Data entries:
=-=-=-=-=

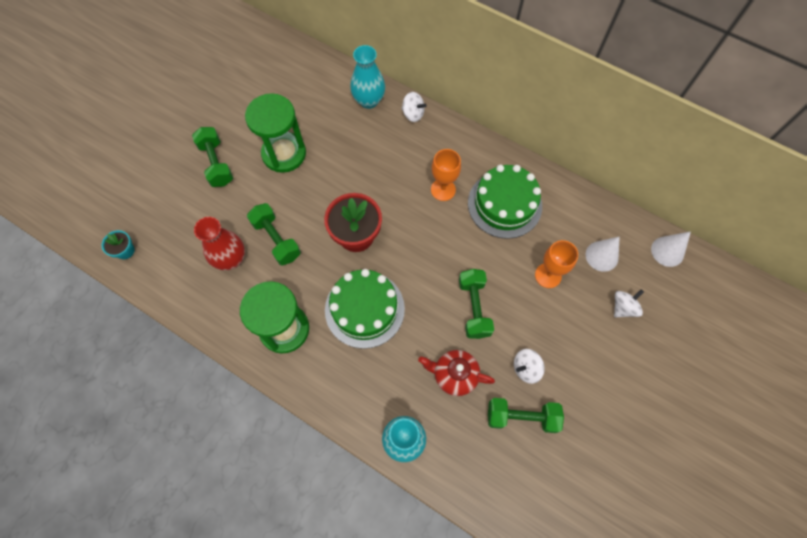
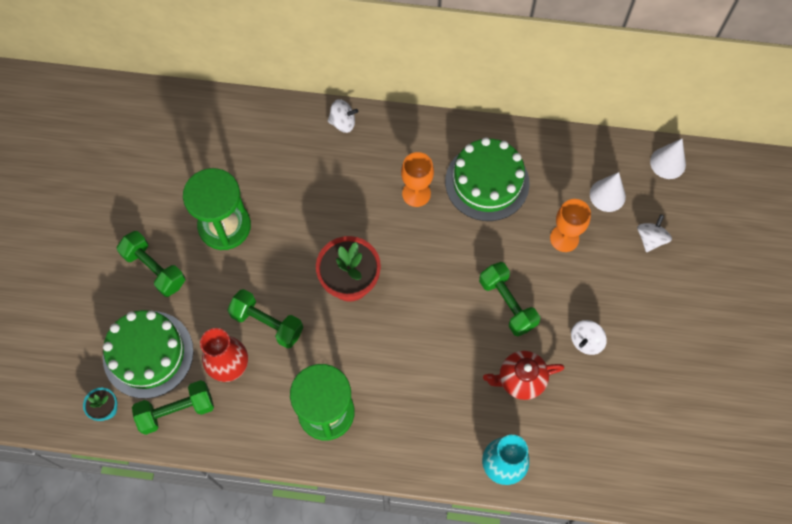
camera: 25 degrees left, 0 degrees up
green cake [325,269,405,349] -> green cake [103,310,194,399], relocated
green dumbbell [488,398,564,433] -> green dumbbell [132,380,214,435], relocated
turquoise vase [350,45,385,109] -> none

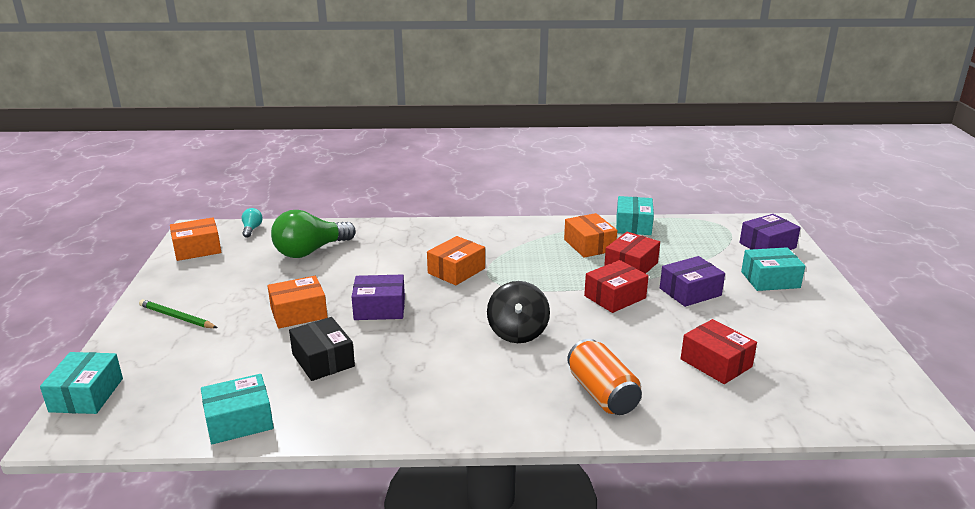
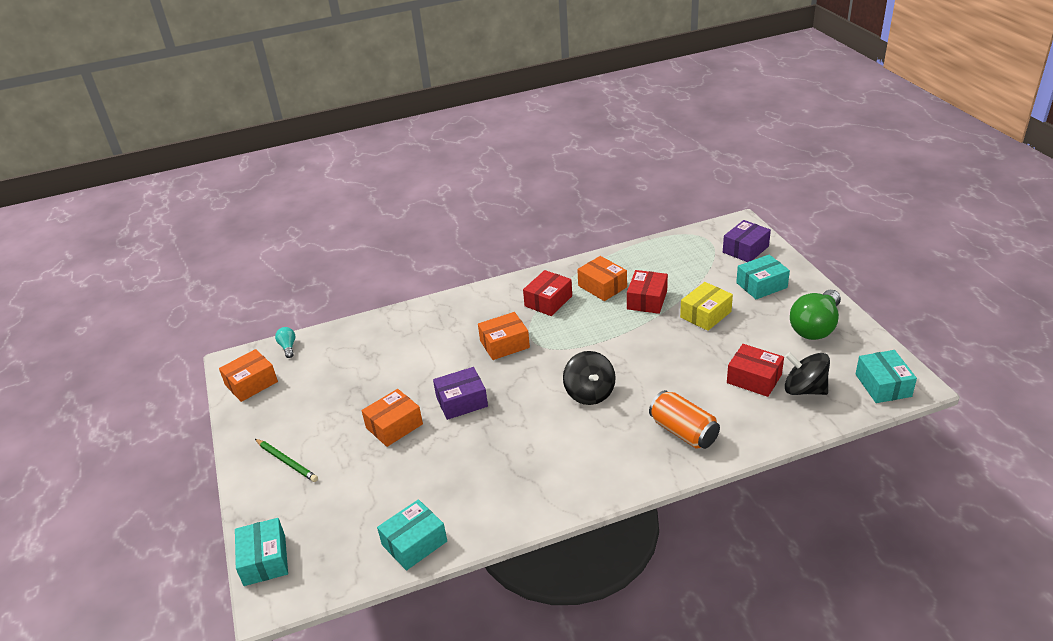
camera: 15 degrees left, 10 degrees up
green pencil [139,299,217,328] -> green pencil [255,439,318,482], 150 degrees counterclockwise
orange box [427,236,485,285] -> orange box [478,312,530,360], 45 degrees clockwise
red box [584,260,649,313] -> red box [523,270,572,316], relocated
purple box [660,256,725,307] -> yellow box [680,282,733,331]
none -> black spinning top [785,352,830,395]
green light bulb [271,210,356,258] -> green light bulb [790,290,841,340], relocated
turquoise box [616,196,654,235] -> turquoise box [856,350,917,403], relocated
black box [289,317,355,381] -> none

=-=-=-=-=

The entries are to be transcribed word for word, without their images.

camera: 25 degrees left, 0 degrees up
green cake [325,269,405,349] -> green cake [103,310,194,399], relocated
green dumbbell [488,398,564,433] -> green dumbbell [132,380,214,435], relocated
turquoise vase [350,45,385,109] -> none

camera: 15 degrees left, 10 degrees up
green pencil [139,299,217,328] -> green pencil [255,439,318,482], 150 degrees counterclockwise
orange box [427,236,485,285] -> orange box [478,312,530,360], 45 degrees clockwise
red box [584,260,649,313] -> red box [523,270,572,316], relocated
purple box [660,256,725,307] -> yellow box [680,282,733,331]
none -> black spinning top [785,352,830,395]
green light bulb [271,210,356,258] -> green light bulb [790,290,841,340], relocated
turquoise box [616,196,654,235] -> turquoise box [856,350,917,403], relocated
black box [289,317,355,381] -> none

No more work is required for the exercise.